Your output must consist solely of the lines from the one containing "(166, 192) = (608, 600): orange" through the end of the records, reproduced exactly.

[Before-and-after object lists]
- - - -

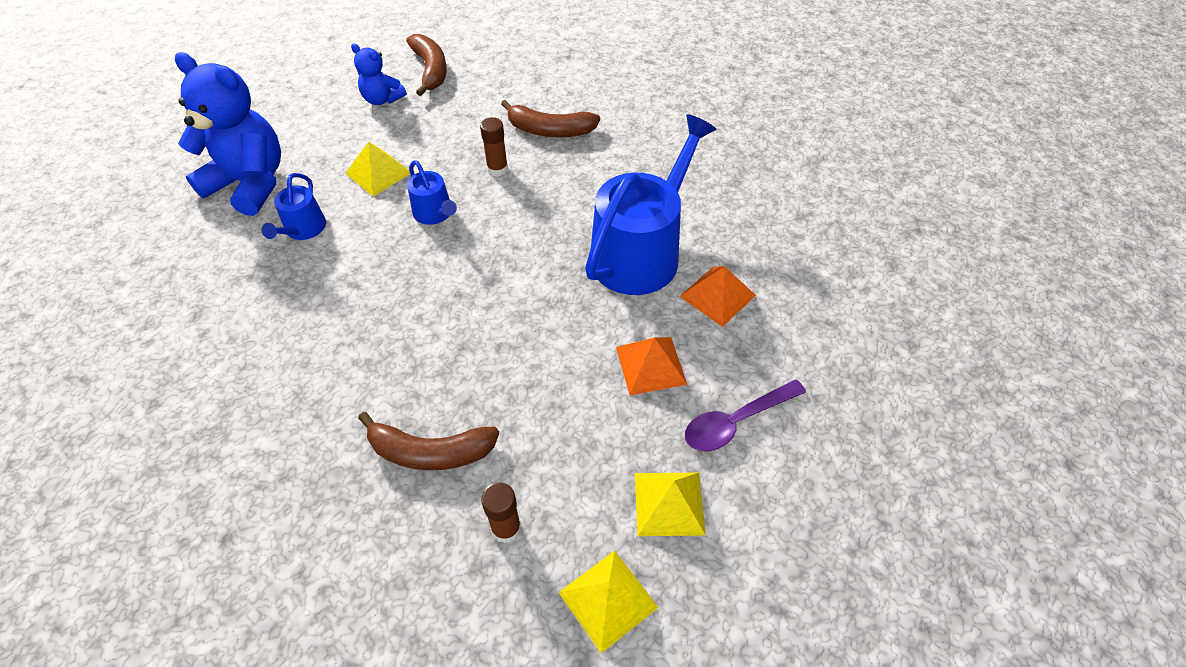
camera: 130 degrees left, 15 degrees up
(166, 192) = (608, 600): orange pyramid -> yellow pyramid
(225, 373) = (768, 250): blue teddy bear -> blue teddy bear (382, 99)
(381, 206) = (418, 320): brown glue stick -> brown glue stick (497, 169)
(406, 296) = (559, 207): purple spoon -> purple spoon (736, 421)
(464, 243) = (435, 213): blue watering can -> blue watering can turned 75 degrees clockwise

- - - -

▸ **Result for this task**:
(166, 192) = (608, 600): orange pyramid -> yellow pyramid
(225, 373) = (768, 250): blue teddy bear -> blue teddy bear (382, 99)
(381, 206) = (418, 320): brown glue stick -> brown glue stick (497, 169)
(406, 296) = (559, 207): purple spoon -> purple spoon (736, 421)
(464, 243) = (435, 213): blue watering can -> blue watering can turned 75 degrees clockwise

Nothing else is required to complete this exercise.